(THE DATA begins)

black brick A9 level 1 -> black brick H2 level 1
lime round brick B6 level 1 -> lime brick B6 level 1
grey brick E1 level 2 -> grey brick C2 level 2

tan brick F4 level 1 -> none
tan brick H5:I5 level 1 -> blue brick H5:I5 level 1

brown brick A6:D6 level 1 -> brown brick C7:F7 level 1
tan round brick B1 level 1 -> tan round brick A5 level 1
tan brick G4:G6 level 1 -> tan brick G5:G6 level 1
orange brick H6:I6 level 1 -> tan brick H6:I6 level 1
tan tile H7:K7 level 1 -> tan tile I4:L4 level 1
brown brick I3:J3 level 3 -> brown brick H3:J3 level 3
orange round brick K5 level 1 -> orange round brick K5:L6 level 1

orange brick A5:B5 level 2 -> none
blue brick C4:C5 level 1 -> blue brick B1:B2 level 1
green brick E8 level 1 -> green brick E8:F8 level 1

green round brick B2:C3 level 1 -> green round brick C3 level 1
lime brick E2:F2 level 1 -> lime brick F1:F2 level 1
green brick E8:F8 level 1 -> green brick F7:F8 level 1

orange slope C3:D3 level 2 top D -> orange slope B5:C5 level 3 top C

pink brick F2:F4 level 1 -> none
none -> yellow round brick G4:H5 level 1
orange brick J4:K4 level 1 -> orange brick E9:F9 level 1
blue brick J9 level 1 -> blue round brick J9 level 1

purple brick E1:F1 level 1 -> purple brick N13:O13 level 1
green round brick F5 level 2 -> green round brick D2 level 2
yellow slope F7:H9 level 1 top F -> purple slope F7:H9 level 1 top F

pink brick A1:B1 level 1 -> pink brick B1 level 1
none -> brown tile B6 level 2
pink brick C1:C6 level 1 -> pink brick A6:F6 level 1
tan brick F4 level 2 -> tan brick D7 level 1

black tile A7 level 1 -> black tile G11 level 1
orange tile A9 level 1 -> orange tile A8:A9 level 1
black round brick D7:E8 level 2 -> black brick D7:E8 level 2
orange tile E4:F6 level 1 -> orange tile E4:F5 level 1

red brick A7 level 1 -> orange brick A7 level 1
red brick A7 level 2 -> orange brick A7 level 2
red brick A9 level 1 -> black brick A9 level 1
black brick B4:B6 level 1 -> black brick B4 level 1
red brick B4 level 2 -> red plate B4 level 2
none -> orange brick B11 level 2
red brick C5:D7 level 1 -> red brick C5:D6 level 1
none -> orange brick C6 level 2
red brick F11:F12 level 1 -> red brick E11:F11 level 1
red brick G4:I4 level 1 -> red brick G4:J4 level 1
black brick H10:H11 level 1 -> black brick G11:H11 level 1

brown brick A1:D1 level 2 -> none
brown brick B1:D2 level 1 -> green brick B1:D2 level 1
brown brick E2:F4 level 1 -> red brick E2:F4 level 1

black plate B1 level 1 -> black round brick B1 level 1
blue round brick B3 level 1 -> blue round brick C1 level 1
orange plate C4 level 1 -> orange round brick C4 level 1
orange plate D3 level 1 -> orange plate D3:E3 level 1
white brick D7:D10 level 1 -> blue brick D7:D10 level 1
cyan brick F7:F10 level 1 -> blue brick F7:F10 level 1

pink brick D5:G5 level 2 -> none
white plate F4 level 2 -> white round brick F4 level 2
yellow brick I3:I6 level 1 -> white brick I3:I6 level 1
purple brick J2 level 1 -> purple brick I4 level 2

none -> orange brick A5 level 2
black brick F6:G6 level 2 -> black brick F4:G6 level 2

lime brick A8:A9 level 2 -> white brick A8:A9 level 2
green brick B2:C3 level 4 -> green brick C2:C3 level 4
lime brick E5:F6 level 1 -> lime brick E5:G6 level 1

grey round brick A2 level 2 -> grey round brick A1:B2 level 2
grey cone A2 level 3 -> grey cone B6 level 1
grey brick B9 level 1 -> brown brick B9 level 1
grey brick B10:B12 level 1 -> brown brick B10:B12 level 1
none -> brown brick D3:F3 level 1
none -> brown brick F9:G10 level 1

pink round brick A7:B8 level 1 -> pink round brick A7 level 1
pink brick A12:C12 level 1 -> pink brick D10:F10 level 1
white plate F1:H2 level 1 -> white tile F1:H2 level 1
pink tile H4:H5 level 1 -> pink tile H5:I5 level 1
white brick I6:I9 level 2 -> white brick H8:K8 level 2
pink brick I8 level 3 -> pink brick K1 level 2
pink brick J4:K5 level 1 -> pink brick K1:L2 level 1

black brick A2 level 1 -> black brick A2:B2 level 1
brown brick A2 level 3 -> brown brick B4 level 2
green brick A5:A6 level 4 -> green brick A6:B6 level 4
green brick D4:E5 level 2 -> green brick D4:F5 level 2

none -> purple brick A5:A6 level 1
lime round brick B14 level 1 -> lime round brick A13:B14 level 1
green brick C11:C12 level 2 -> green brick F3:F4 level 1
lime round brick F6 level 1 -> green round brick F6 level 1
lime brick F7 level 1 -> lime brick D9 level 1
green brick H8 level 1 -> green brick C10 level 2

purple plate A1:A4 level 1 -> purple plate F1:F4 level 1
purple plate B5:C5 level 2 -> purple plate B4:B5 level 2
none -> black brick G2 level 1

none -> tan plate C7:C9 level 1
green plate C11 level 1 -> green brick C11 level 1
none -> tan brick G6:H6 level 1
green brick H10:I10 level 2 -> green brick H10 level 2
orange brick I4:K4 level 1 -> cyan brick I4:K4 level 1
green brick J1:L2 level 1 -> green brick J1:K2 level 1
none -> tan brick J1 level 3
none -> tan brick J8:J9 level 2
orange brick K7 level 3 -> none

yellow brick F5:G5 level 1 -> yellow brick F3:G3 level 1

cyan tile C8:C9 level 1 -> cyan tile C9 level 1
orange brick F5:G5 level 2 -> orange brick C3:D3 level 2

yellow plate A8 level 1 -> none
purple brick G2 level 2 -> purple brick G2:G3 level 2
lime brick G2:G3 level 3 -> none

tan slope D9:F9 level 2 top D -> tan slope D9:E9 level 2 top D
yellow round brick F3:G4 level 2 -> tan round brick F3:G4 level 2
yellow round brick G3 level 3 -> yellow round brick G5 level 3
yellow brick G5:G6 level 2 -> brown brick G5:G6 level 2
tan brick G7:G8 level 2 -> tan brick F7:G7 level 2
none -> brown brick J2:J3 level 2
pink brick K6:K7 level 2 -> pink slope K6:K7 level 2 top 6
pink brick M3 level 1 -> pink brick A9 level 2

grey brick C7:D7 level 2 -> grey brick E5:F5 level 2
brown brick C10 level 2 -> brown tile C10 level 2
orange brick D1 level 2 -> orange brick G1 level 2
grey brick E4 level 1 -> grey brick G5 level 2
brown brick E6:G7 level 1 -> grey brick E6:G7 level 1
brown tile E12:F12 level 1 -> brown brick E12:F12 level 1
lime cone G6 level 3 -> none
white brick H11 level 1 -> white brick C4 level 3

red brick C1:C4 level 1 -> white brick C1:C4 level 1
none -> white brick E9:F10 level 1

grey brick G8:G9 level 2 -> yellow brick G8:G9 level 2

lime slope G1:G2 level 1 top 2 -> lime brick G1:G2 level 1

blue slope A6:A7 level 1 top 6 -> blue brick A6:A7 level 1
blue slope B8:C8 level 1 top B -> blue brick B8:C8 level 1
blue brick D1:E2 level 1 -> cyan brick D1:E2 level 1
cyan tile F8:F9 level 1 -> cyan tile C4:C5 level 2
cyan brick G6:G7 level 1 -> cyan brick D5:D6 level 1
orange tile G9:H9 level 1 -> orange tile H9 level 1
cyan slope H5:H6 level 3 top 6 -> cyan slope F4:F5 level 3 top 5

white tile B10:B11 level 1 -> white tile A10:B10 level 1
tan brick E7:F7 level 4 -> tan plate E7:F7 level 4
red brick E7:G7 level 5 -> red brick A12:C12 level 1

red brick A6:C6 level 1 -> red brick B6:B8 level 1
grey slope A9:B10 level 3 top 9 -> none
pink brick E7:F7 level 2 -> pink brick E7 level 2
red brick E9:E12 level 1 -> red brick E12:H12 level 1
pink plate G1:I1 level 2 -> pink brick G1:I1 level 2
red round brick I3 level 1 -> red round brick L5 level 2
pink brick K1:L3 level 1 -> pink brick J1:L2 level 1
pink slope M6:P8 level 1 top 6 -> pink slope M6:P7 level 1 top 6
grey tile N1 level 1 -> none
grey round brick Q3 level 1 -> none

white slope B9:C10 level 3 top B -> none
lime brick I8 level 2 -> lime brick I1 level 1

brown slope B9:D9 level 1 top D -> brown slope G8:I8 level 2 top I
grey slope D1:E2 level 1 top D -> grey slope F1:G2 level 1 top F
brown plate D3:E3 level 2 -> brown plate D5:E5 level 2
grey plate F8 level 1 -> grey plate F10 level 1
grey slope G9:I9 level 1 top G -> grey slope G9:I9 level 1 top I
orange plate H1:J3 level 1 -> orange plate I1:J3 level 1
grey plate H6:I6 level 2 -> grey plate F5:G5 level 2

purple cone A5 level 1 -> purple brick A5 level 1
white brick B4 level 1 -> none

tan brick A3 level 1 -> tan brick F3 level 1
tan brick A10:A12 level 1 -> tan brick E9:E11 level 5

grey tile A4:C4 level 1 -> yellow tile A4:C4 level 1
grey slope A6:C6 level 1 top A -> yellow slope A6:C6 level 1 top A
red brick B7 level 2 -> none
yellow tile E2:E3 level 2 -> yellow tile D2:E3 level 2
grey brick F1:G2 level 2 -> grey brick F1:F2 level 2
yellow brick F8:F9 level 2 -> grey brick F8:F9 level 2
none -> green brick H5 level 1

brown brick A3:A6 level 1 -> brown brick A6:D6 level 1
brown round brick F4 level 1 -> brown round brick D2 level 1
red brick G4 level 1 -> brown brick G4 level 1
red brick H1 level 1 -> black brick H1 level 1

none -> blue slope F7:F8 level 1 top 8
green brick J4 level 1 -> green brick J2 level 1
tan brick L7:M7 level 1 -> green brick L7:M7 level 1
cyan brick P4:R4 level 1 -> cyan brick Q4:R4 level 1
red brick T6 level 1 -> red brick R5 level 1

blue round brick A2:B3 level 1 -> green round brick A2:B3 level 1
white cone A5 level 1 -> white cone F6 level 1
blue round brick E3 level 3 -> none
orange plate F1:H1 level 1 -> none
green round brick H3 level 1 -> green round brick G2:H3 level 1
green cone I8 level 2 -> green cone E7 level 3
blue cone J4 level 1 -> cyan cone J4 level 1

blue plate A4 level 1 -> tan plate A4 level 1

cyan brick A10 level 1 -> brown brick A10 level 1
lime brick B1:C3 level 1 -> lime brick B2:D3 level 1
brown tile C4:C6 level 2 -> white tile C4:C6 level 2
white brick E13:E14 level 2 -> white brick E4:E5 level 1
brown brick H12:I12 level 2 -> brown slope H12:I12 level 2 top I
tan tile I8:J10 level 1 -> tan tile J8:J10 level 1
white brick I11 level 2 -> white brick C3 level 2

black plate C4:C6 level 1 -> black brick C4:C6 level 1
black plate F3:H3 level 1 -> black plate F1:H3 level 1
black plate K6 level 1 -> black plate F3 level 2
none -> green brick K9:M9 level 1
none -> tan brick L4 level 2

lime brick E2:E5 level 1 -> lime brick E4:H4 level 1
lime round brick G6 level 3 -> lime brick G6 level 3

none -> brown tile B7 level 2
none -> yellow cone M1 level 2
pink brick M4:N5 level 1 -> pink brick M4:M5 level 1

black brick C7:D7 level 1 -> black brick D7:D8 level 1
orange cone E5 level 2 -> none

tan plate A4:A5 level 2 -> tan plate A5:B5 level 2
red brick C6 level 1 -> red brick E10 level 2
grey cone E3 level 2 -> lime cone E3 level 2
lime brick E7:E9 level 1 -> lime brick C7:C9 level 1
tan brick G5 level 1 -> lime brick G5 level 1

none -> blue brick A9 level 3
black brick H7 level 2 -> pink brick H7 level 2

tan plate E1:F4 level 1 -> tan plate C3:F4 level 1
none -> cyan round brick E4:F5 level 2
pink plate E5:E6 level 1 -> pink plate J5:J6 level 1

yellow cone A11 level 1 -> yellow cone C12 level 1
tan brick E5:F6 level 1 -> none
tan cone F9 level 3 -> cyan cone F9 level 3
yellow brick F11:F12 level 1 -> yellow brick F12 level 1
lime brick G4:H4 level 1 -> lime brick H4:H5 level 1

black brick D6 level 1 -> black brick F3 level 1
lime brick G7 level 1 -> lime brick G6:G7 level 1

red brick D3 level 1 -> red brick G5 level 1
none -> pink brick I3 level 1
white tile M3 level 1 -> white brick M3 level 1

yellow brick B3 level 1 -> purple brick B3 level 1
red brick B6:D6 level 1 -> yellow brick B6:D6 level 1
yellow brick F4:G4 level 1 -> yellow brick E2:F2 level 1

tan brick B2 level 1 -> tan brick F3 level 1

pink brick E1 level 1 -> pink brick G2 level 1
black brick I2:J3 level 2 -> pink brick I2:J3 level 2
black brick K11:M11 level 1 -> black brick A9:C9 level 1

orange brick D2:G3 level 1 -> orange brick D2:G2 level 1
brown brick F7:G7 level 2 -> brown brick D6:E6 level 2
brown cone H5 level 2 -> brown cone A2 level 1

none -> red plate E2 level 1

(THE DATA ends)

How many lines of the material contain the string "cone"? Answer with that number alone.

12